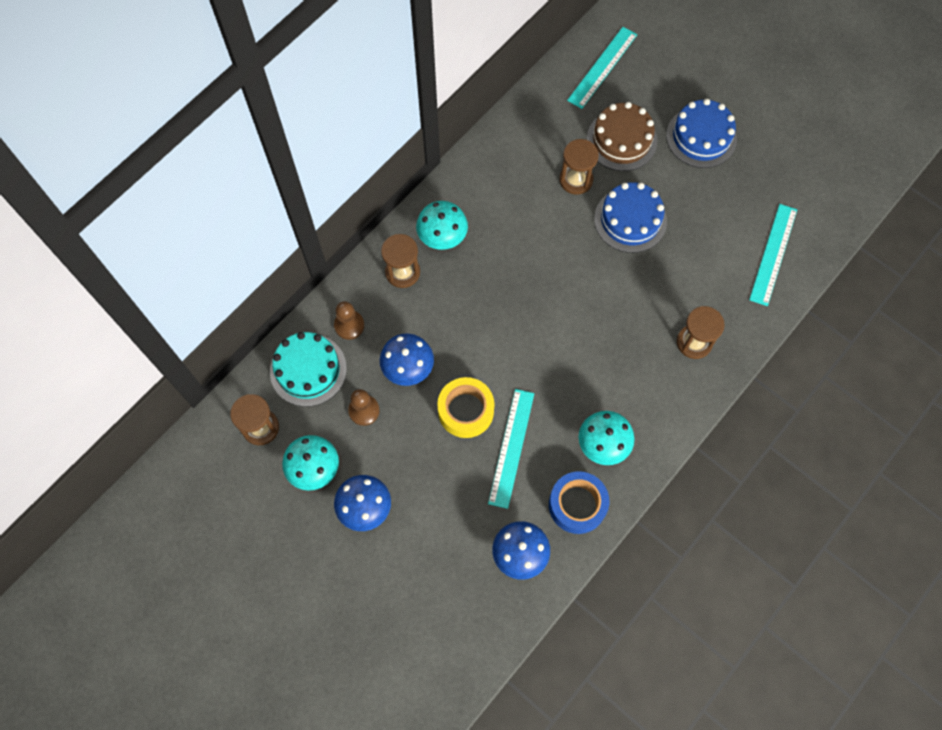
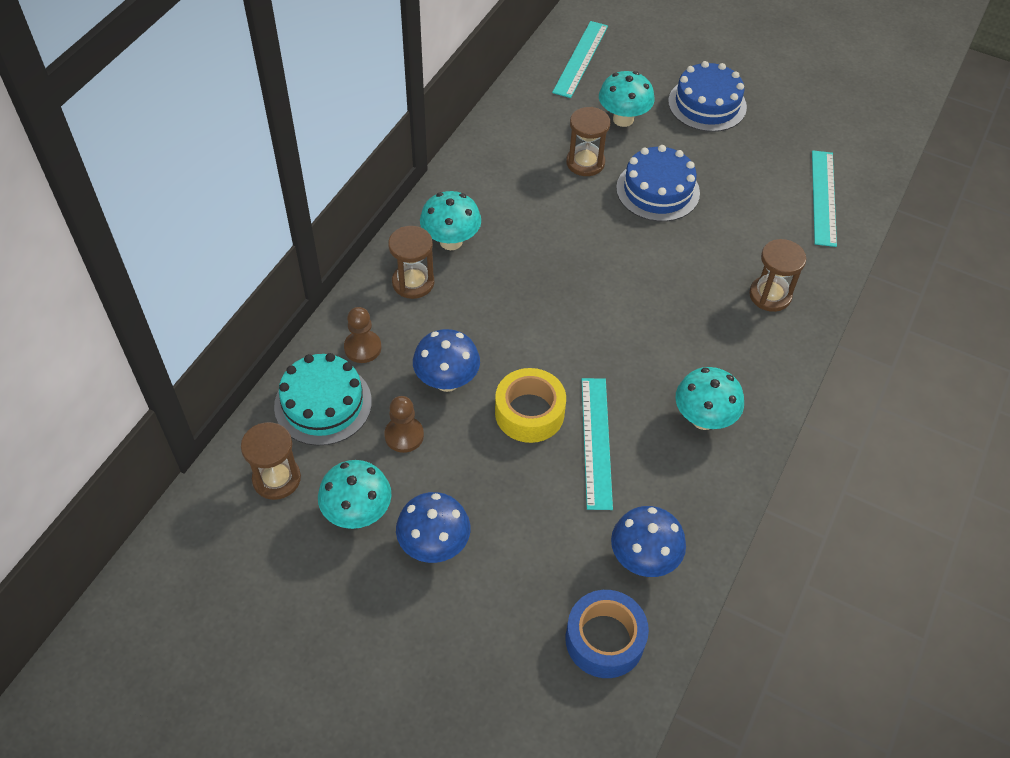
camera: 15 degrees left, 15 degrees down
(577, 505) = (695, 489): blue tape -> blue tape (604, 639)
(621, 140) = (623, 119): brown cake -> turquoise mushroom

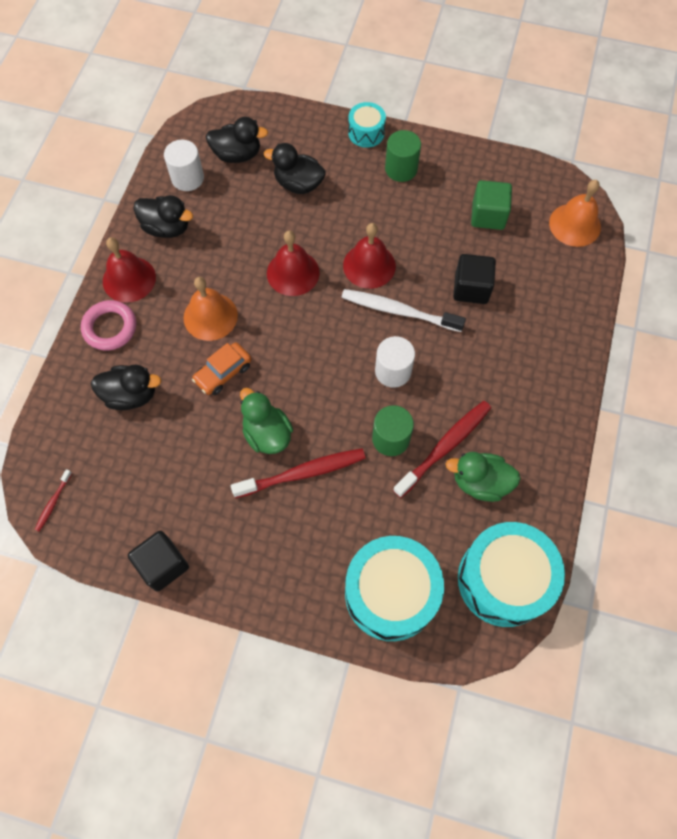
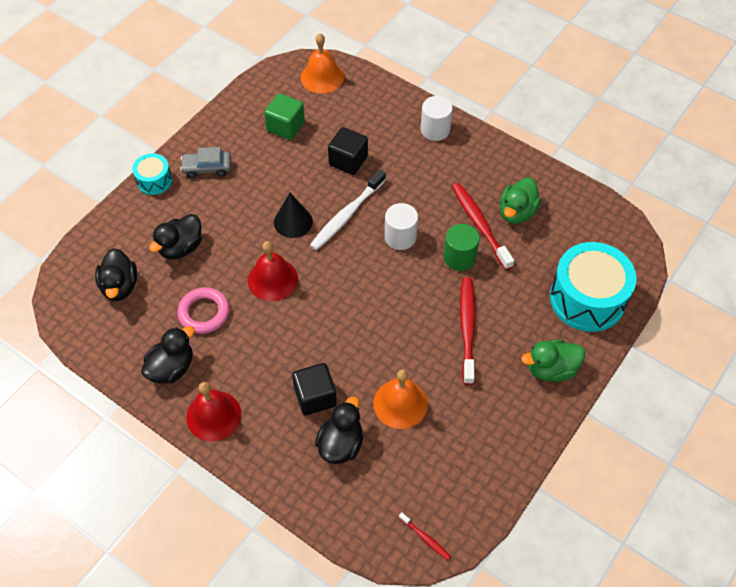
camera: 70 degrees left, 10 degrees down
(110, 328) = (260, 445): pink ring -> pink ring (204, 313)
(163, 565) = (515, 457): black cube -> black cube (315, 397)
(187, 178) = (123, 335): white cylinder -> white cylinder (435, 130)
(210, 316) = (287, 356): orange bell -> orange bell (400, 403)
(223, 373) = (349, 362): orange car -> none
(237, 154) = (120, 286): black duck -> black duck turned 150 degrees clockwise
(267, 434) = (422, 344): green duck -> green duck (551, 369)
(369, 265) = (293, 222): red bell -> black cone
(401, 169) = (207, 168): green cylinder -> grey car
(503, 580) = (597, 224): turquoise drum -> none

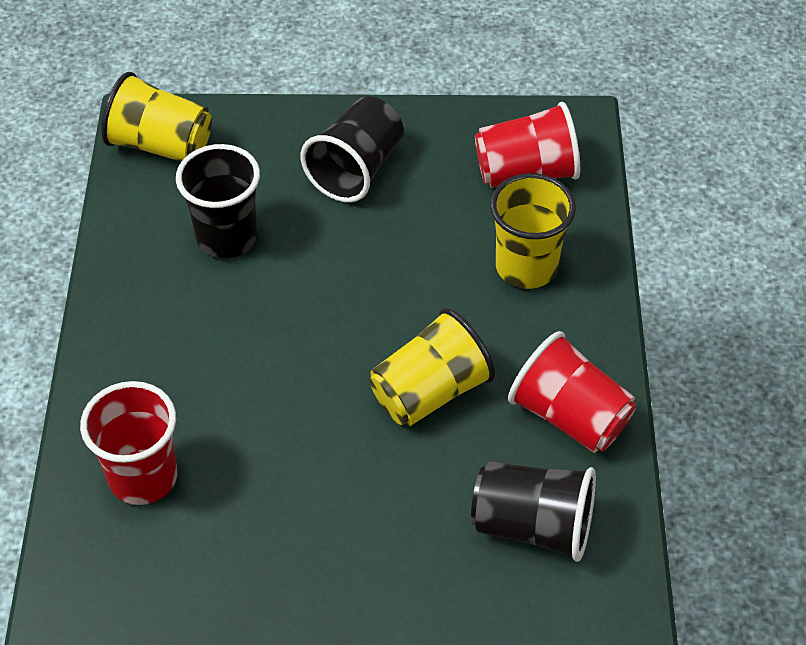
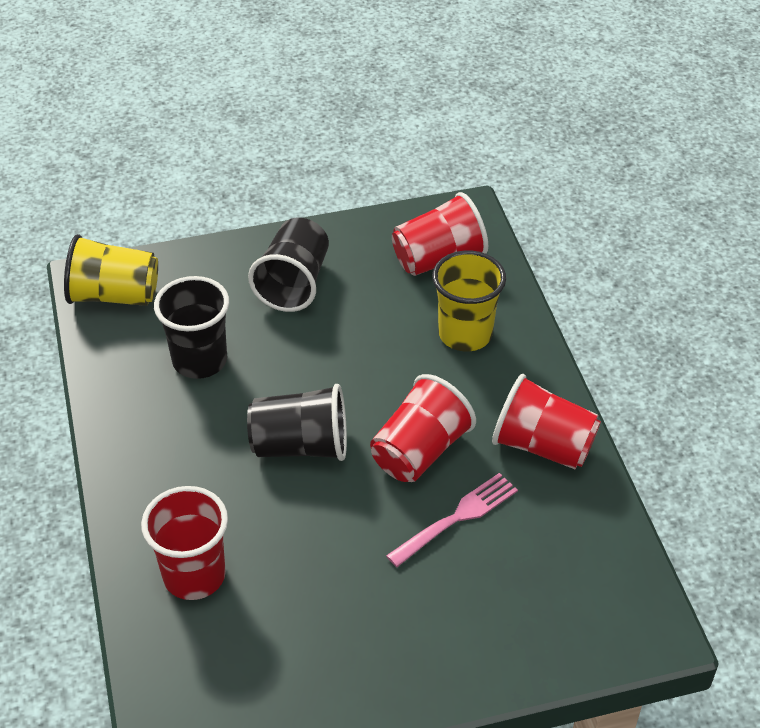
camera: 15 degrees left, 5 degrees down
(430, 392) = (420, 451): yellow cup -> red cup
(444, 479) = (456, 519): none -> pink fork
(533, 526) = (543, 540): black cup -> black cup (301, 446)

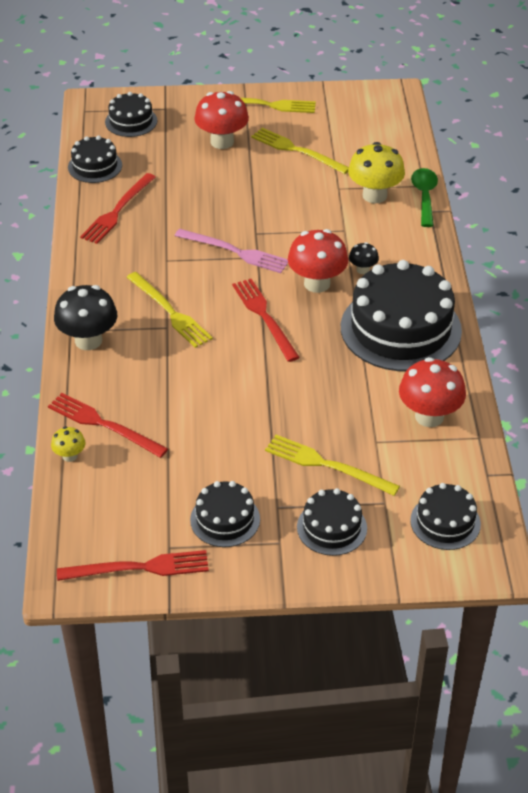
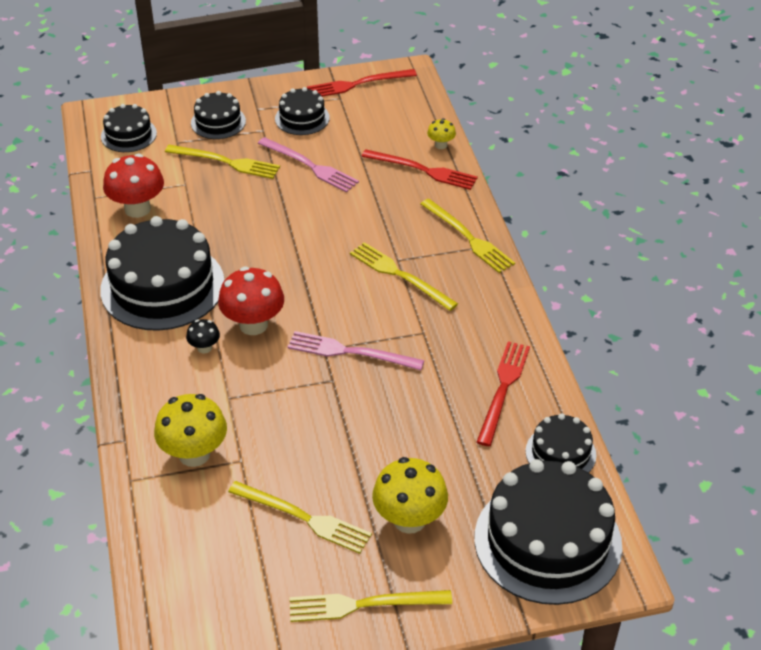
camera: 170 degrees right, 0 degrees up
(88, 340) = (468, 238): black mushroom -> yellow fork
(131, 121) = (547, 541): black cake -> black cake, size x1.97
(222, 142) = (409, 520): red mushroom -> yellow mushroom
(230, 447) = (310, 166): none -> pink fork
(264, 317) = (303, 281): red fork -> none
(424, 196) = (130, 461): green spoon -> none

§ **Work to complete**
Return the material from above in full, exactly as written, with the pictures omitted.

§ **Expected output**
camera: 15 degrees left, 15 degrees down
(577, 505) = (695, 489): blue tape -> blue tape (604, 639)
(621, 140) = (623, 119): brown cake -> turquoise mushroom

camera: 70 degrees left, 10 degrees down
(110, 328) = (260, 445): pink ring -> pink ring (204, 313)
(163, 565) = (515, 457): black cube -> black cube (315, 397)
(187, 178) = (123, 335): white cylinder -> white cylinder (435, 130)
(210, 316) = (287, 356): orange bell -> orange bell (400, 403)
(223, 373) = (349, 362): orange car -> none
(237, 154) = (120, 286): black duck -> black duck turned 150 degrees clockwise
(267, 434) = (422, 344): green duck -> green duck (551, 369)
(369, 265) = (293, 222): red bell -> black cone
(401, 169) = (207, 168): green cylinder -> grey car
(503, 580) = (597, 224): turquoise drum -> none

camera: 15 degrees left, 5 degrees down
(430, 392) = (420, 451): yellow cup -> red cup
(444, 479) = (456, 519): none -> pink fork
(533, 526) = (543, 540): black cup -> black cup (301, 446)

camera: 170 degrees right, 0 degrees up
(88, 340) = (468, 238): black mushroom -> yellow fork
(131, 121) = (547, 541): black cake -> black cake, size x1.97
(222, 142) = (409, 520): red mushroom -> yellow mushroom
(230, 447) = (310, 166): none -> pink fork
(264, 317) = (303, 281): red fork -> none
(424, 196) = (130, 461): green spoon -> none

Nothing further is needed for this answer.